◆ **Exercise instructions**
Make an exact copy of the records, with the images left out.

◆ **Extracted material**
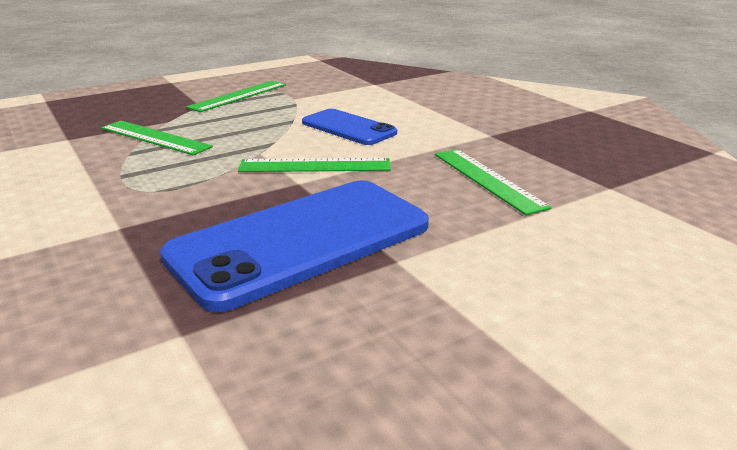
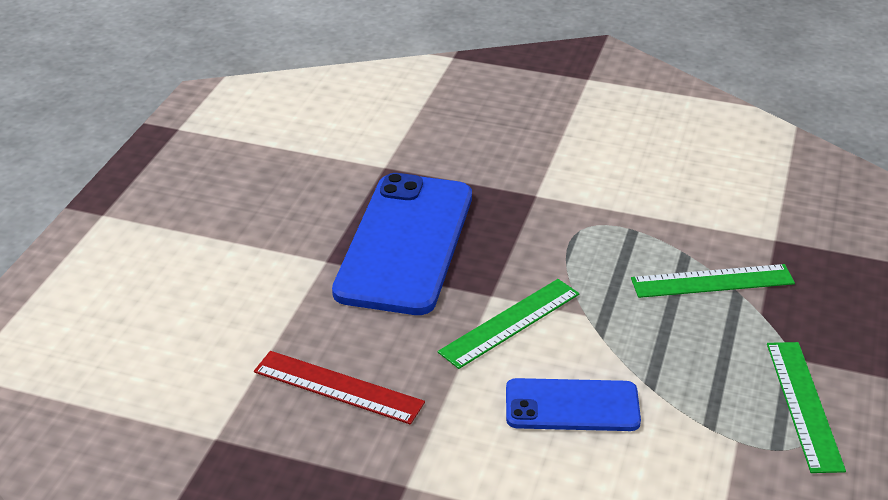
camera: 140 degrees right, 10 degrees up
(487, 179) = (338, 387): green ruler -> red ruler

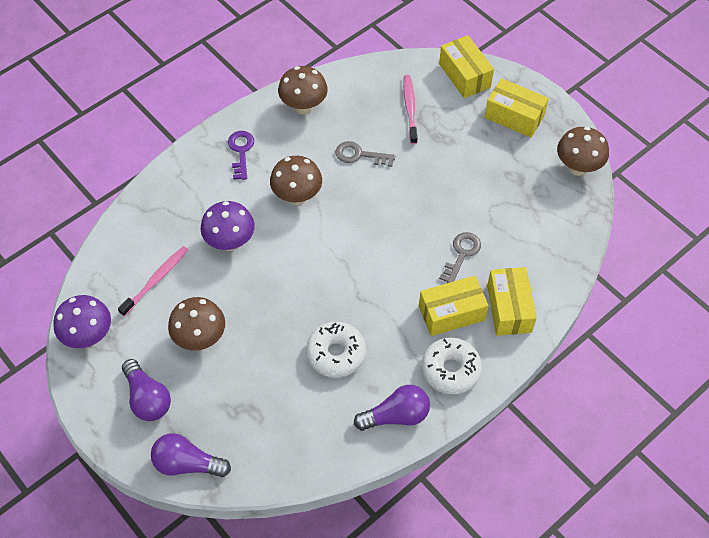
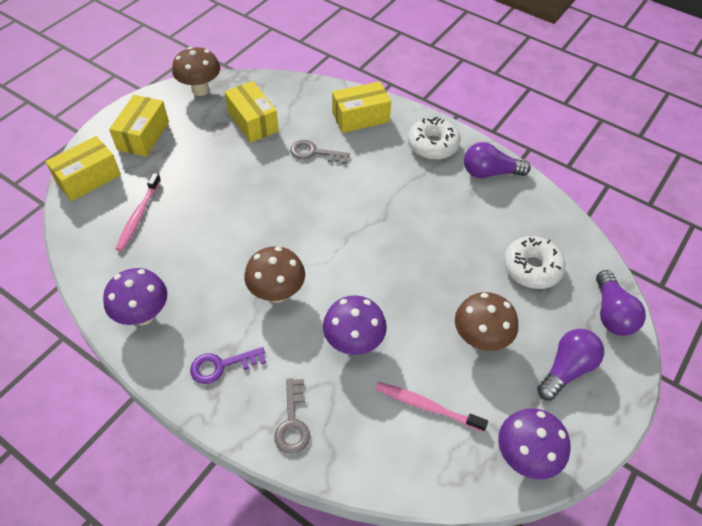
camera: 105 degrees left, 5 degrees down
(303, 107) = (143, 315): brown mushroom -> purple mushroom
(336, 354) = (450, 223): white donut -> white donut (532, 268)
(359, 155) = (209, 248): grey key -> grey key (292, 422)
(396, 416) = (490, 172): purple light bulb -> purple light bulb turned 60 degrees counterclockwise
(410, 108) = (138, 216): pink toothbrush -> pink toothbrush turned 60 degrees counterclockwise
(451, 313) = (378, 151): yellow box -> yellow box (253, 122)

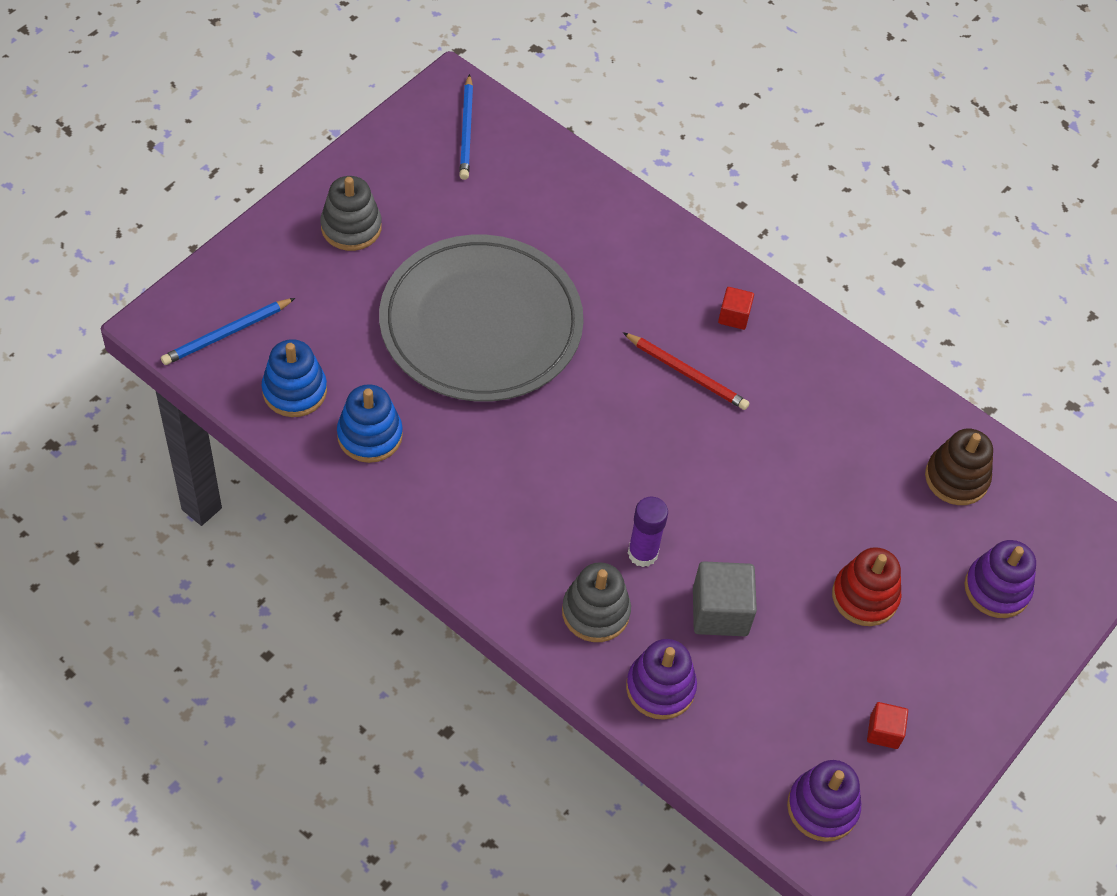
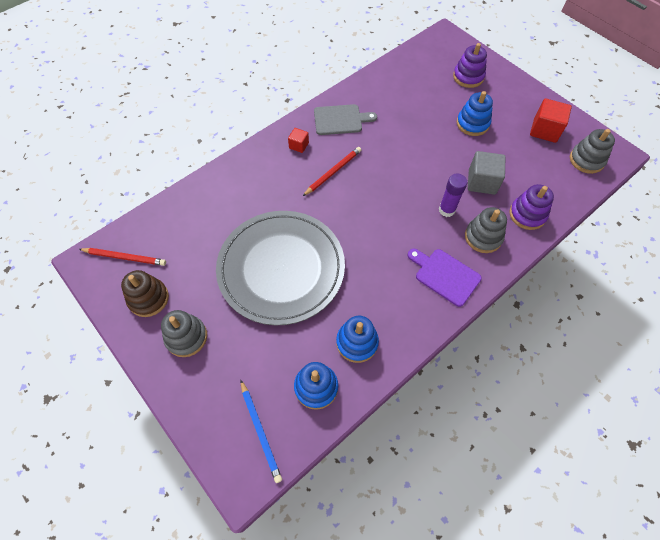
camera: 75 degrees left, 5 degrees up
(466, 130) = (125, 257): blue pencil -> red pencil
(506, 553) = (445, 275): none -> purple cutting board
(812, 373) = (340, 120): none -> grey cutting board
(822, 807) = (586, 160): purple stacking toy -> grey stacking toy
(865, 596) = (472, 124): red stacking toy -> blue stacking toy
(884, 732) = (544, 130): red cube -> red cube, size x1.77
(956, 478) = (408, 78): brown stacking toy -> brown stacking toy (148, 298)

◆ **Task result**
camera: 140 degrees right, 10 degrees up
(487, 179) = (338, 387): green ruler -> red ruler

camera: 105 degrees left, 5 degrees down
(303, 107) = (143, 315): brown mushroom -> purple mushroom
(336, 354) = (450, 223): white donut -> white donut (532, 268)
(359, 155) = (209, 248): grey key -> grey key (292, 422)
(396, 416) = (490, 172): purple light bulb -> purple light bulb turned 60 degrees counterclockwise
(410, 108) = (138, 216): pink toothbrush -> pink toothbrush turned 60 degrees counterclockwise
(451, 313) = (378, 151): yellow box -> yellow box (253, 122)

camera: 75 degrees left, 5 degrees up
(466, 130) = (125, 257): blue pencil -> red pencil
(506, 553) = (445, 275): none -> purple cutting board
(812, 373) = (340, 120): none -> grey cutting board
(822, 807) = (586, 160): purple stacking toy -> grey stacking toy
(865, 596) = (472, 124): red stacking toy -> blue stacking toy
(884, 732) = (544, 130): red cube -> red cube, size x1.77
(956, 478) = (408, 78): brown stacking toy -> brown stacking toy (148, 298)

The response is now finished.